■ ASSIGNED TASK
As the answer, give a copy of each line below that includes the word "DGND".

(Stored data)

== Segment start ==

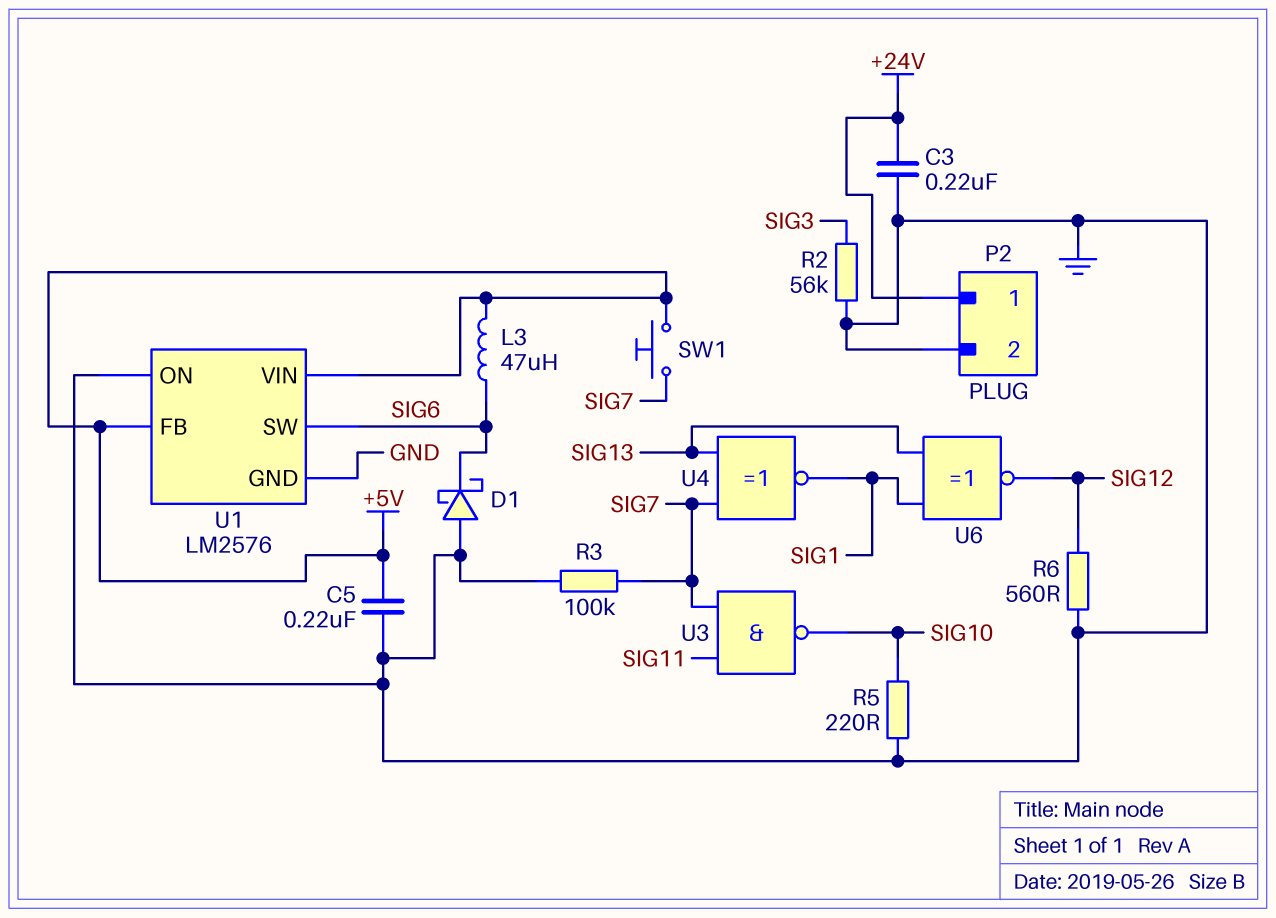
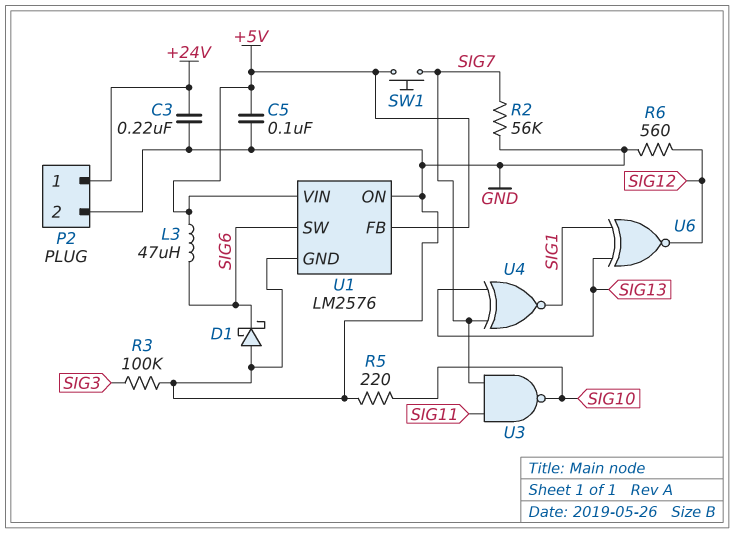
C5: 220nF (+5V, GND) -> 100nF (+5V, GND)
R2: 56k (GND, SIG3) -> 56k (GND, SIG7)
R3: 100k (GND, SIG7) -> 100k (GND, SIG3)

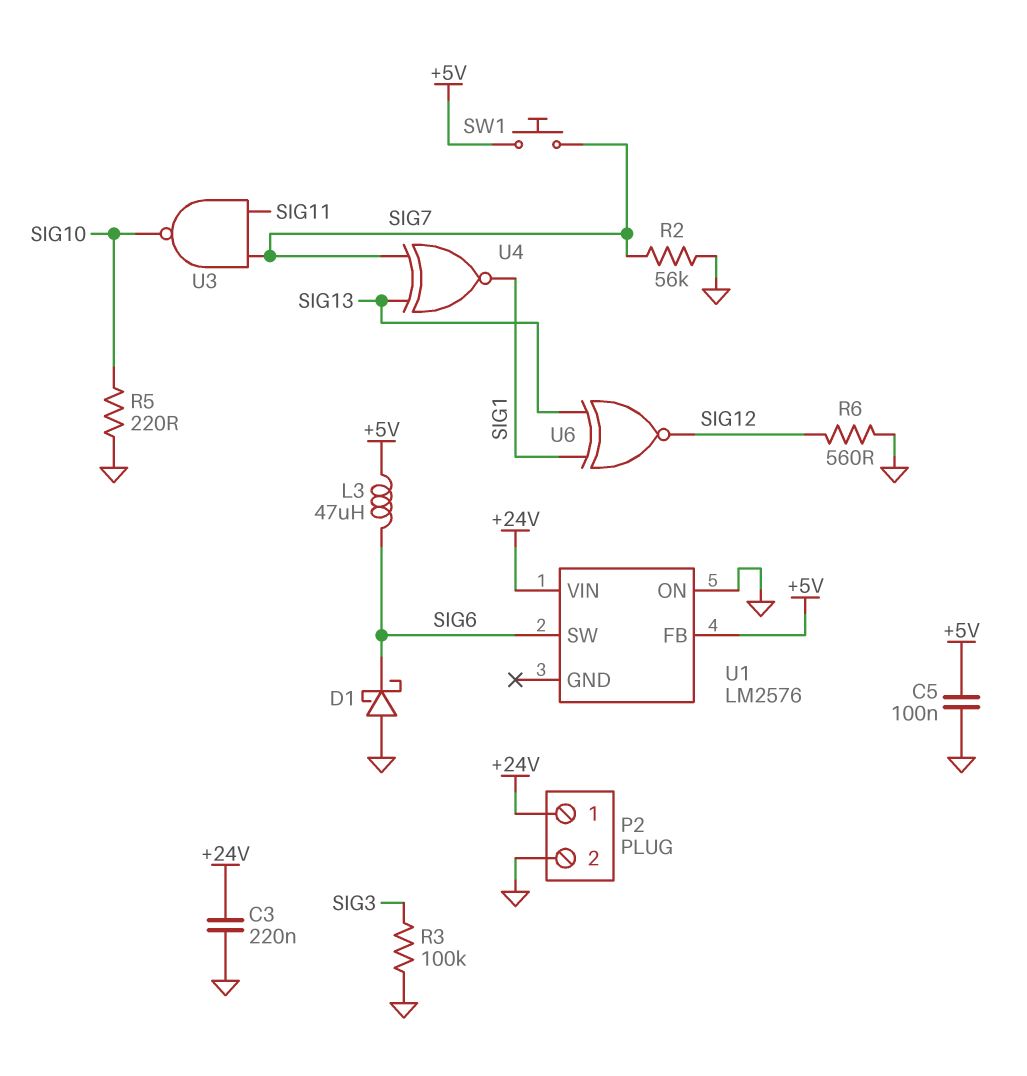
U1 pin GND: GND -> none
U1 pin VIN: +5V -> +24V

== Segment end ==
== Segment start ==

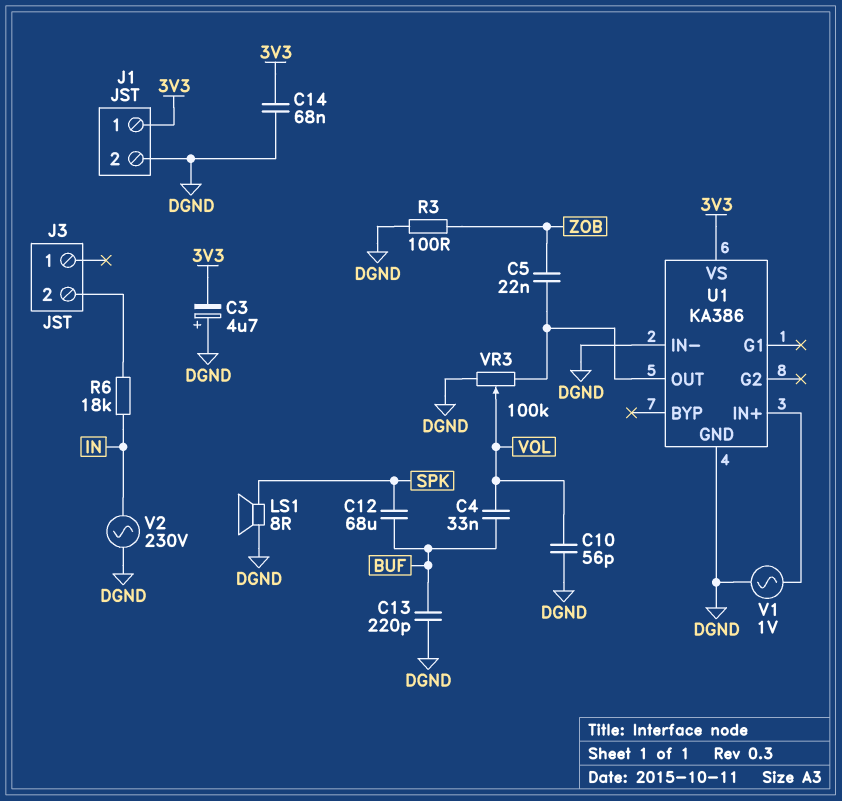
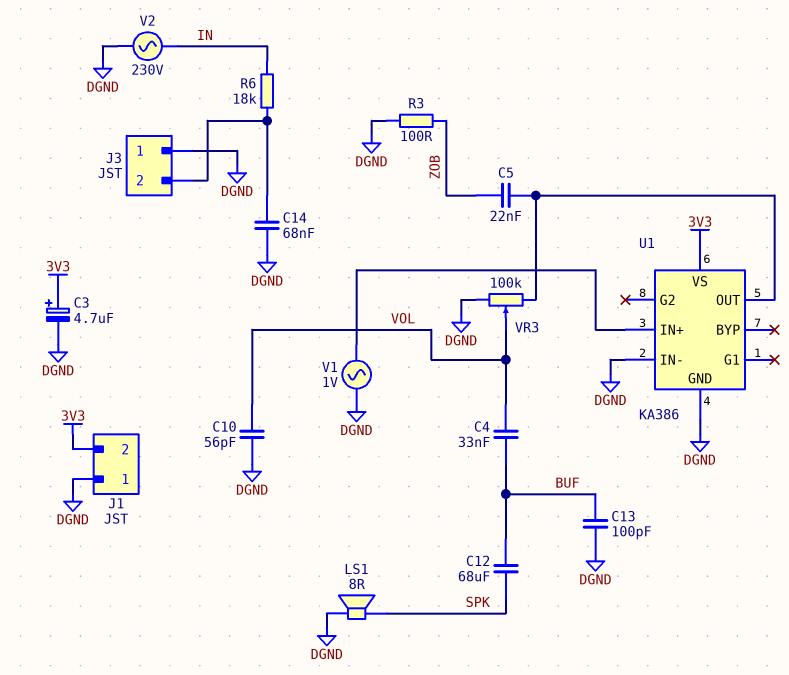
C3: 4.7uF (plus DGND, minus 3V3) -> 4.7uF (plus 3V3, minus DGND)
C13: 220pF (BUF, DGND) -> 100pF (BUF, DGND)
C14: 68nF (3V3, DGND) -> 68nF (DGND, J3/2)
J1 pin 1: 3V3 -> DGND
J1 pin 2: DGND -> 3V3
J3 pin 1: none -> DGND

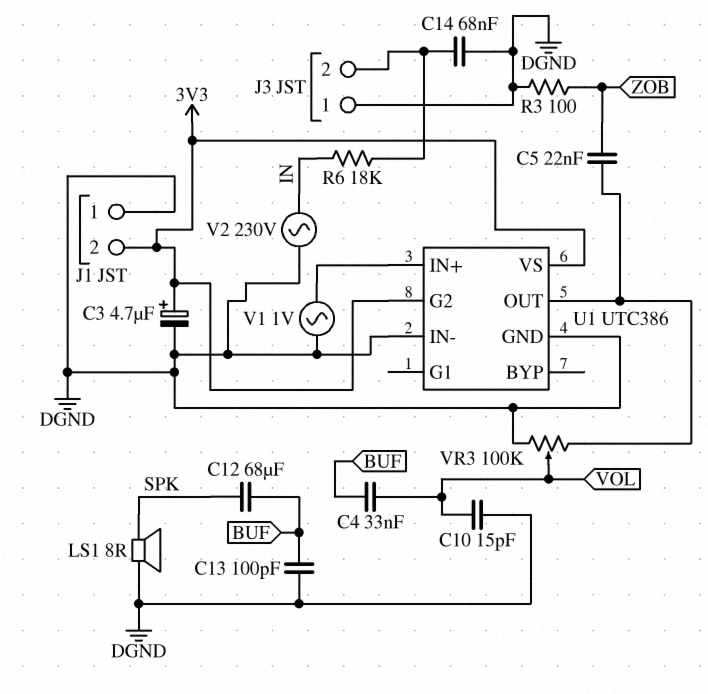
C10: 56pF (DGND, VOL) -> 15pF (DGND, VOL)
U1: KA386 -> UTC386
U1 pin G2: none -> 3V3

== Segment end ==

■ COMPLETED TASK
C3: 4.7uF (plus DGND, minus 3V3) -> 4.7uF (plus 3V3, minus DGND)
C13: 220pF (BUF, DGND) -> 100pF (BUF, DGND)
C14: 68nF (3V3, DGND) -> 68nF (DGND, J3/2)
J1 pin 1: 3V3 -> DGND
J1 pin 2: DGND -> 3V3
J3 pin 1: none -> DGND
C10: 56pF (DGND, VOL) -> 15pF (DGND, VOL)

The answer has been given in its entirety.